(Records for the exercise)
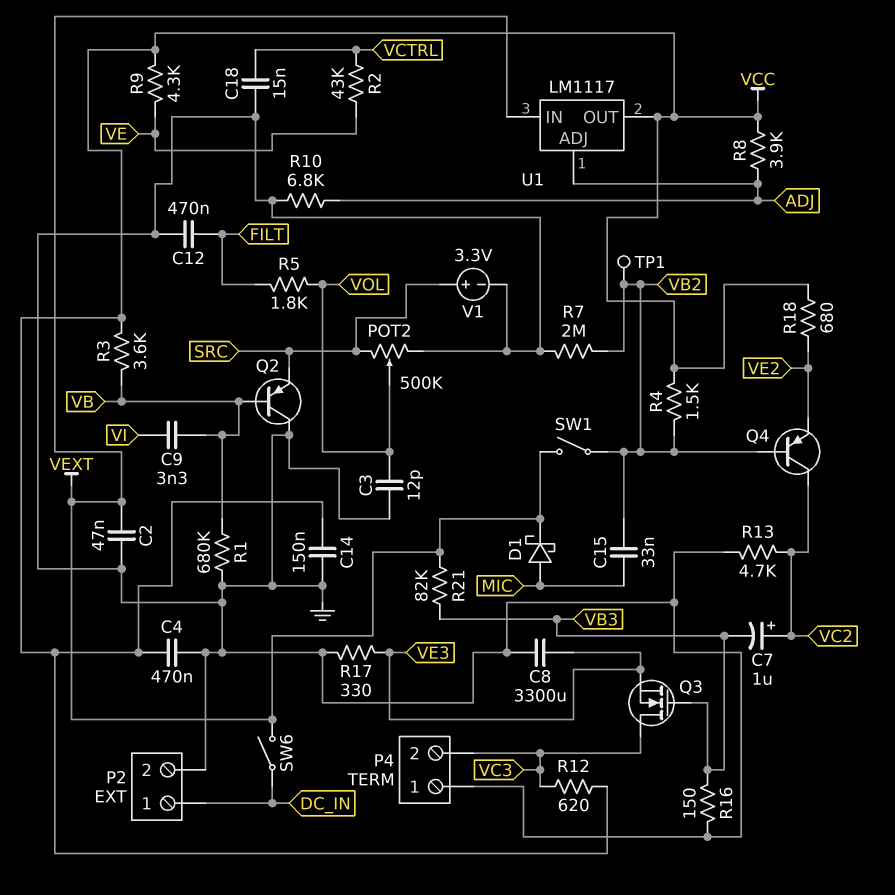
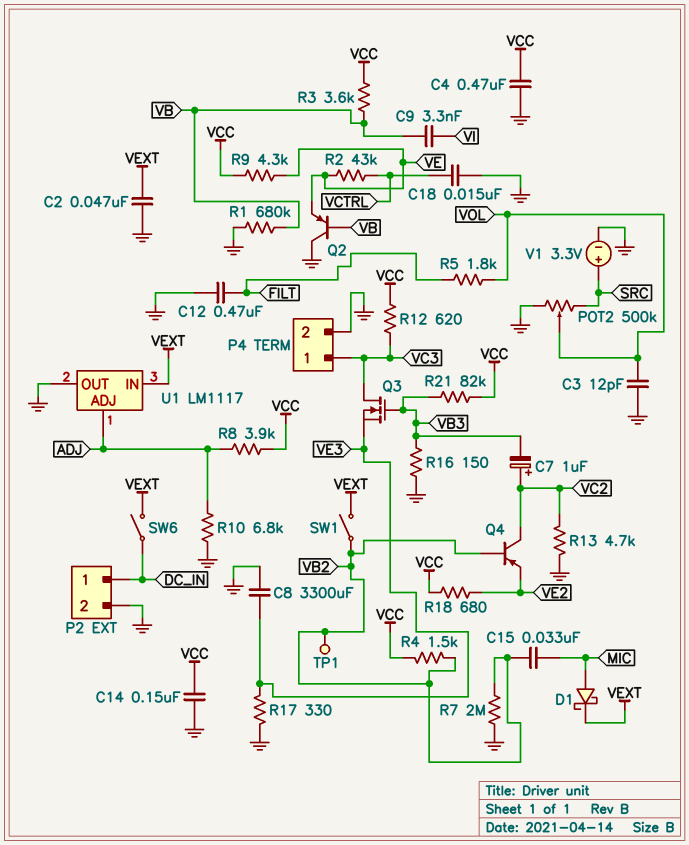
P4 pin 1: GND -> VC3
P4 pin 2: VC3 -> GND
Q2: PNP (B VB, C GND, E SRC) -> PNP (B VB, C GND, E VE)
R21: 82k (VB3, VEXT) -> 82k (VB3, VCC)
U1 pin OUT: VCC -> GND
(End Records for the exercise)
→ **To do**:
The copy you output must match the entries above exactly, except that it has no pictures.

→ **Solution to this problem**:
P4 pin 1: GND -> VC3
P4 pin 2: VC3 -> GND
Q2: PNP (B VB, C GND, E SRC) -> PNP (B VB, C GND, E VE)
R21: 82k (VB3, VEXT) -> 82k (VB3, VCC)
U1 pin OUT: VCC -> GND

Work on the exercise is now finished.